EXERCISE PROMPT: Write out every entry precisely as given, leaving the pictures out.

-=-=-

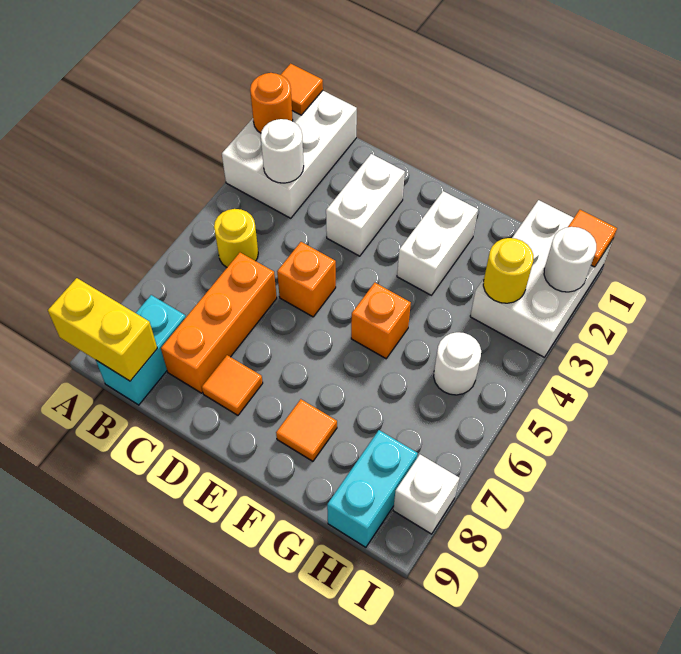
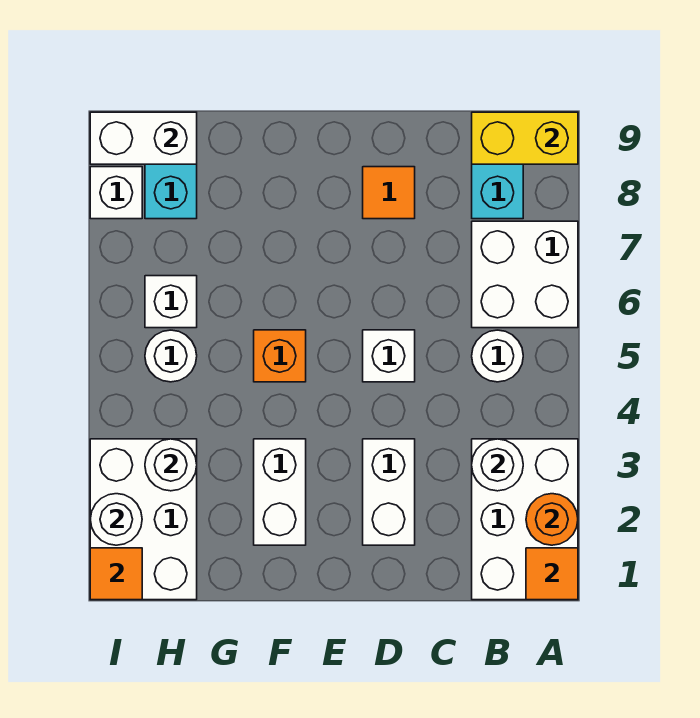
none -> white brick A6:B7 level 1
yellow round brick B5 level 1 -> white round brick B5 level 1
orange brick C6:C8 level 1 -> none
orange brick D5 level 1 -> white brick D5 level 1
orange tile F8 level 1 -> none
yellow round brick H3 level 2 -> white round brick H3 level 2
none -> white brick H6 level 1
none -> white brick H9:I9 level 2

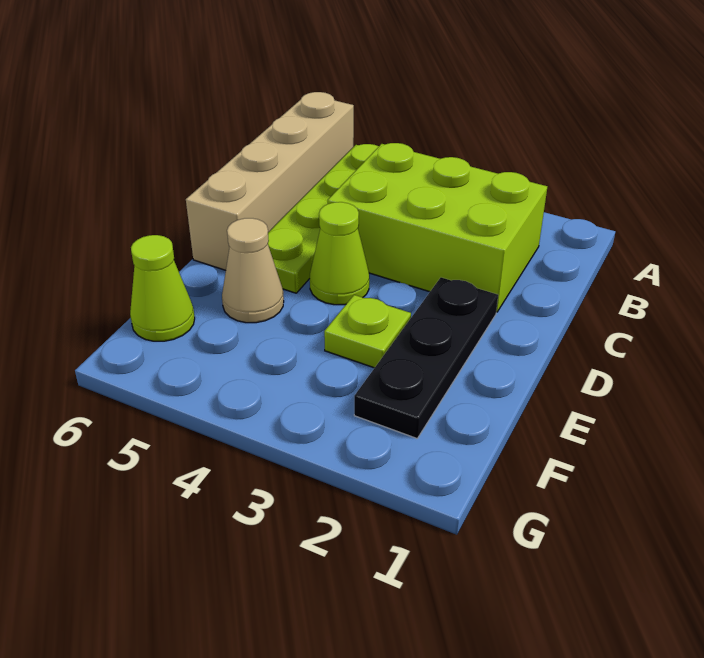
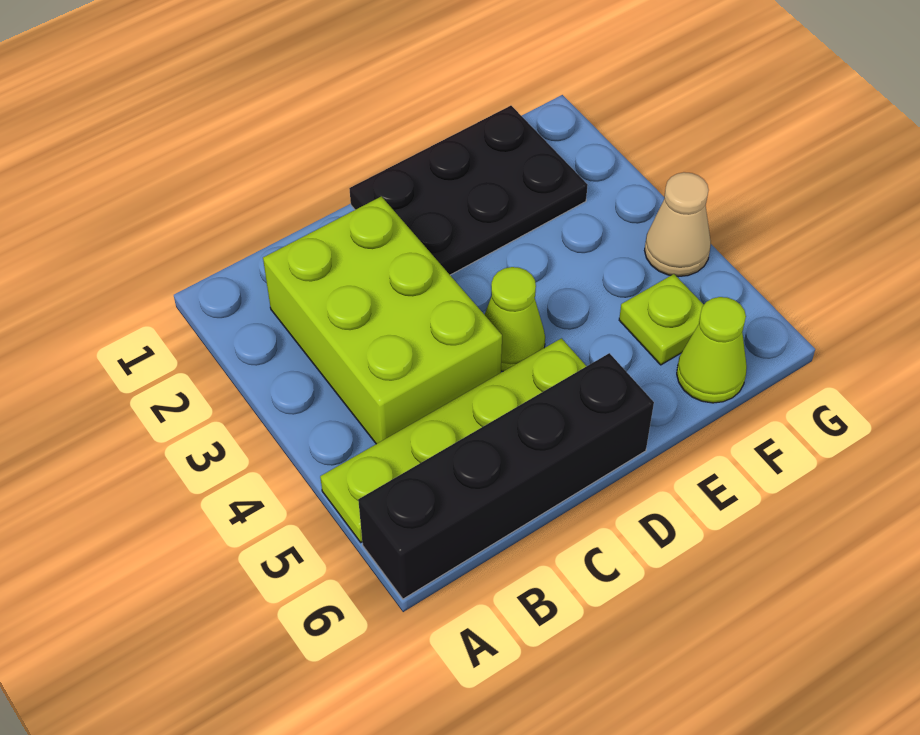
tan brick A6:D6 level 1 -> black brick A6:D6 level 1
black plate D2:F2 level 1 -> black plate D1:F2 level 1
lime plate E3 level 1 -> lime plate F5 level 1
tan cone E5 level 1 -> tan cone G4 level 1

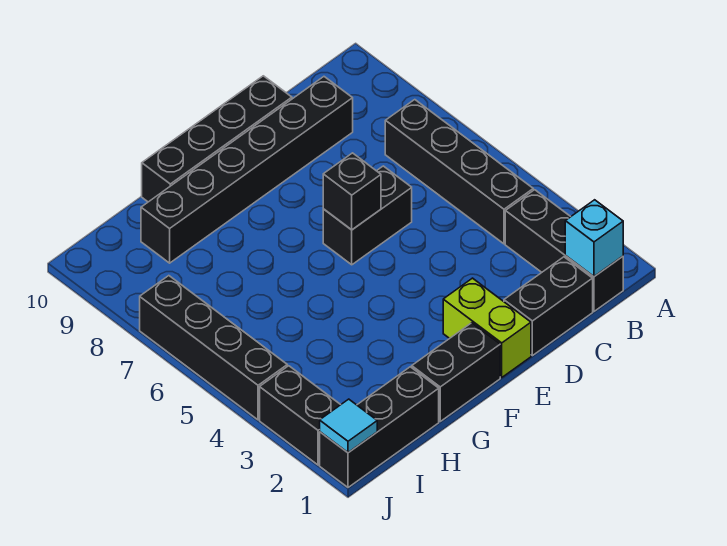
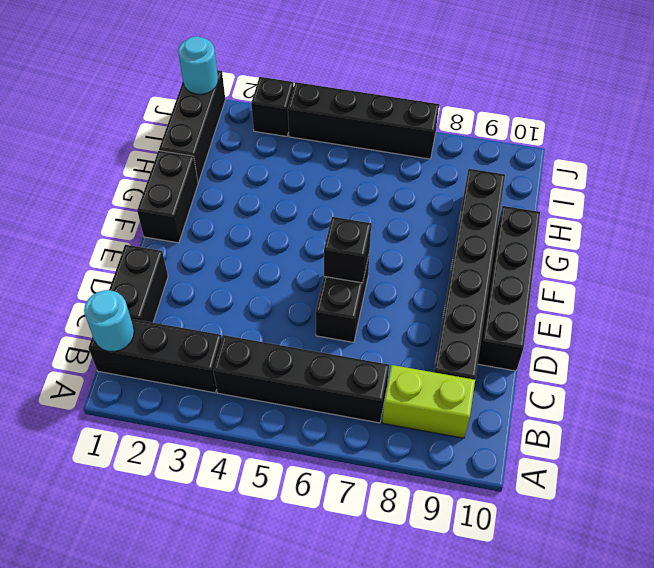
cyan brick B1 level 2 -> cyan round brick B1 level 2
lime brick E1:E2 level 1 -> lime brick B8:B9 level 1
cyan tile J1 level 2 -> cyan round brick J1 level 2
black brick J2:J3 level 1 -> black brick J3 level 1

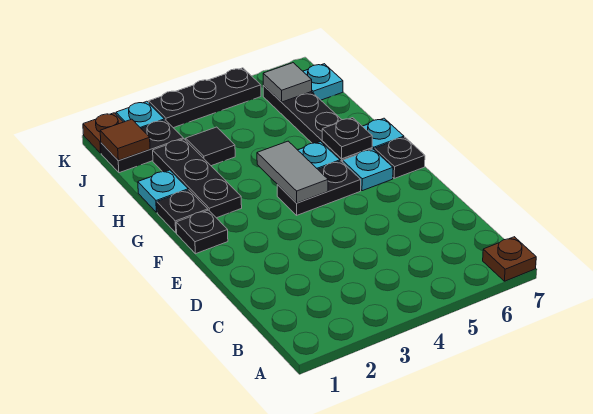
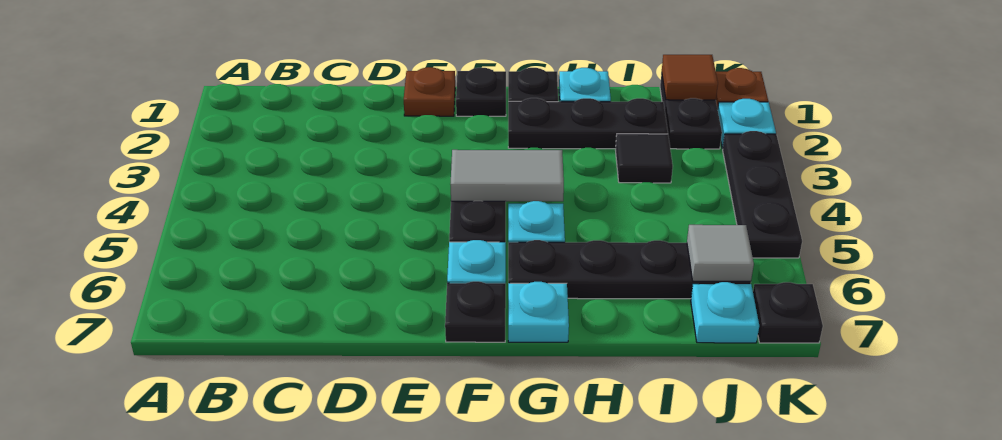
brown plate A7 level 1 -> brown plate E1 level 1
black plate G6 level 2 -> black plate K7 level 1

-=-=-

REPLY TO THE TASK:
none -> white brick A6:B7 level 1
yellow round brick B5 level 1 -> white round brick B5 level 1
orange brick C6:C8 level 1 -> none
orange brick D5 level 1 -> white brick D5 level 1
orange tile F8 level 1 -> none
yellow round brick H3 level 2 -> white round brick H3 level 2
none -> white brick H6 level 1
none -> white brick H9:I9 level 2

tan brick A6:D6 level 1 -> black brick A6:D6 level 1
black plate D2:F2 level 1 -> black plate D1:F2 level 1
lime plate E3 level 1 -> lime plate F5 level 1
tan cone E5 level 1 -> tan cone G4 level 1

cyan brick B1 level 2 -> cyan round brick B1 level 2
lime brick E1:E2 level 1 -> lime brick B8:B9 level 1
cyan tile J1 level 2 -> cyan round brick J1 level 2
black brick J2:J3 level 1 -> black brick J3 level 1

brown plate A7 level 1 -> brown plate E1 level 1
black plate G6 level 2 -> black plate K7 level 1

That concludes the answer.